▶ [TRY IT]
Repeat exactly the lines below that lie between the line with "BARO2 pin SCL: A4 -> D9" and the line with "KEYS2 pin COM: none -> GND", counting both of those lines as part of the answer.

▶ [ENTRIES PROVIDED]
BEGIN

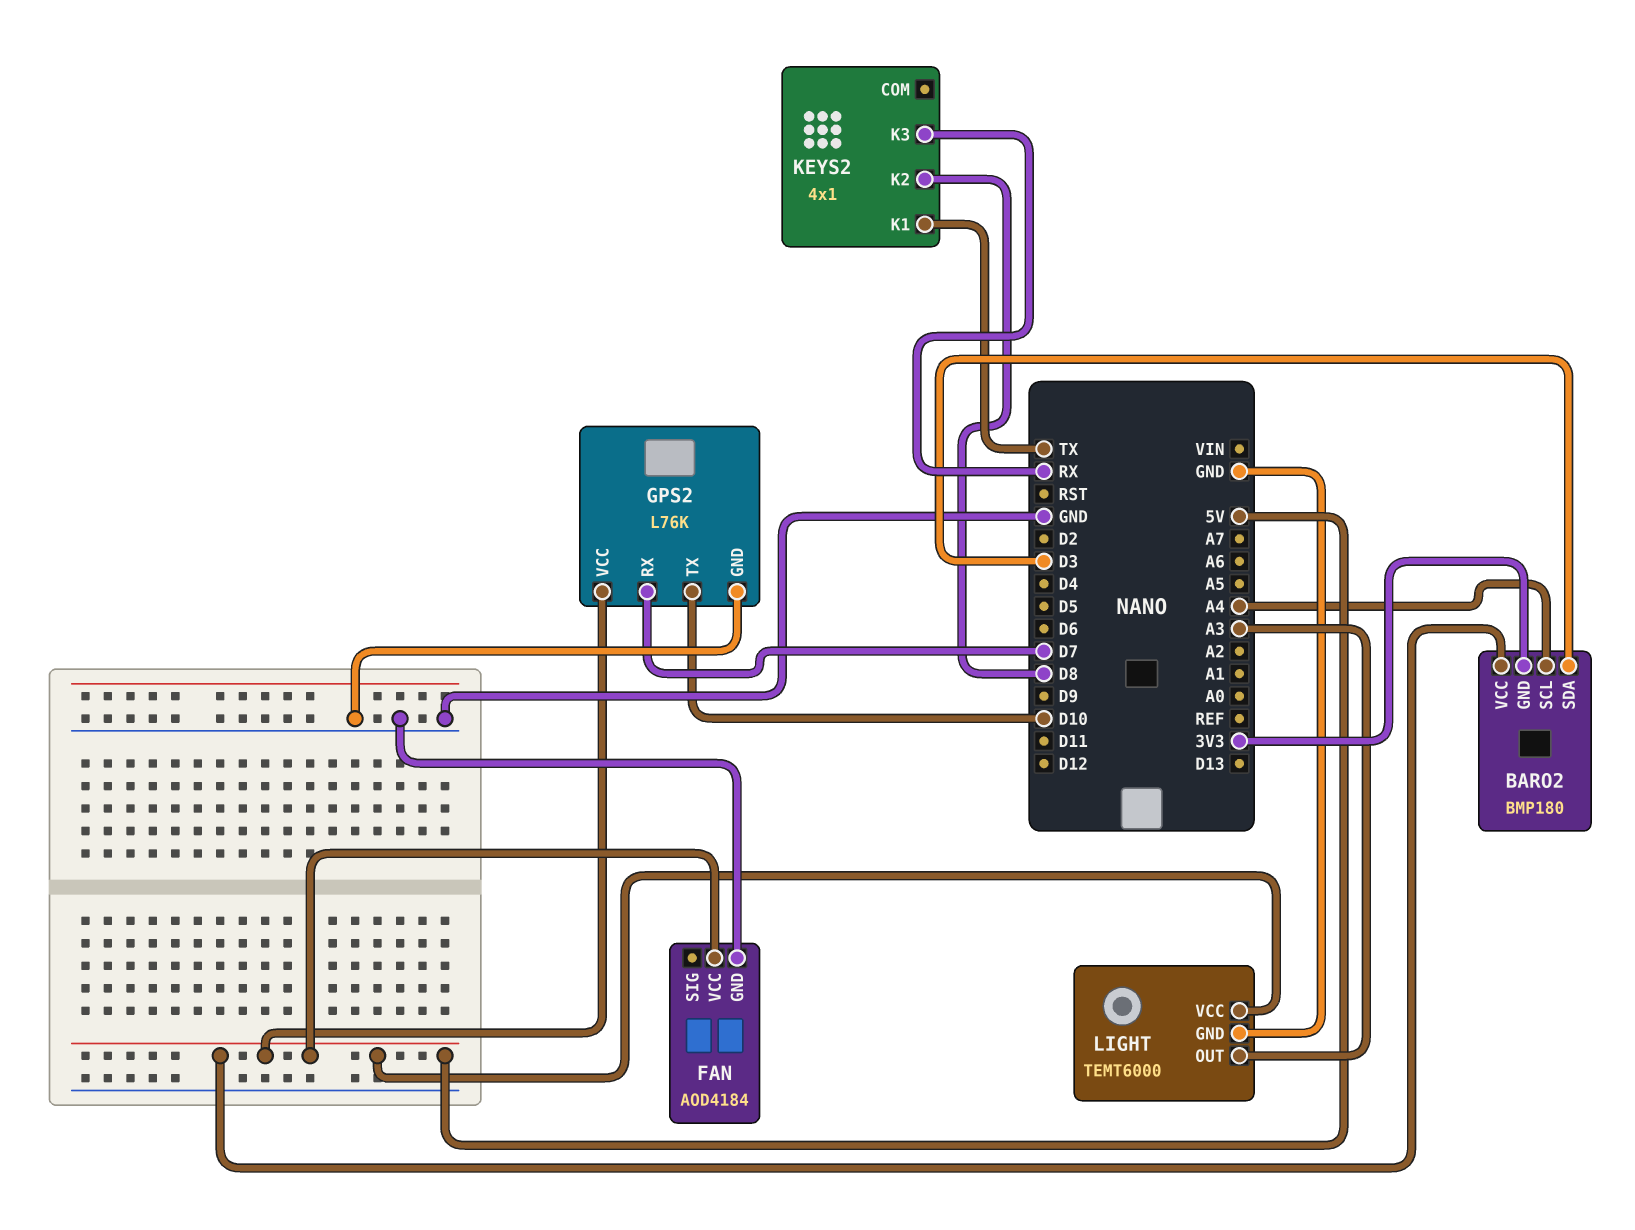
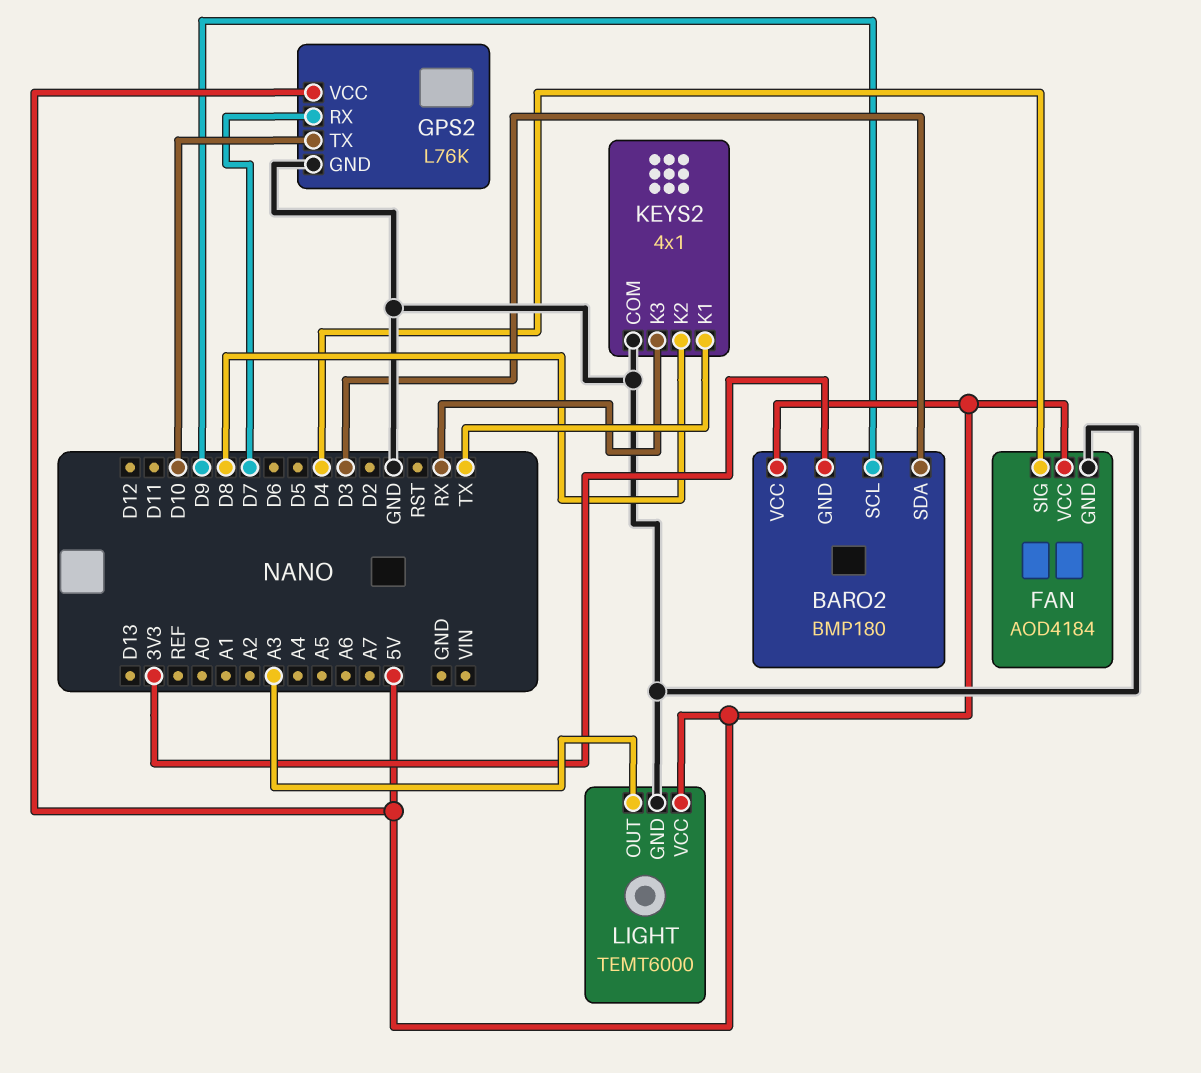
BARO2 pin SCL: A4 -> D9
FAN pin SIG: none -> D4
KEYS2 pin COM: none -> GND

END
BEGIN

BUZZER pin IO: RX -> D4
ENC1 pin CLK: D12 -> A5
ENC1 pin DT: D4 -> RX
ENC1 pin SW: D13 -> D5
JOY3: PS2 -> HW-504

END

▶ [TASK RESULT]
BARO2 pin SCL: A4 -> D9
FAN pin SIG: none -> D4
KEYS2 pin COM: none -> GND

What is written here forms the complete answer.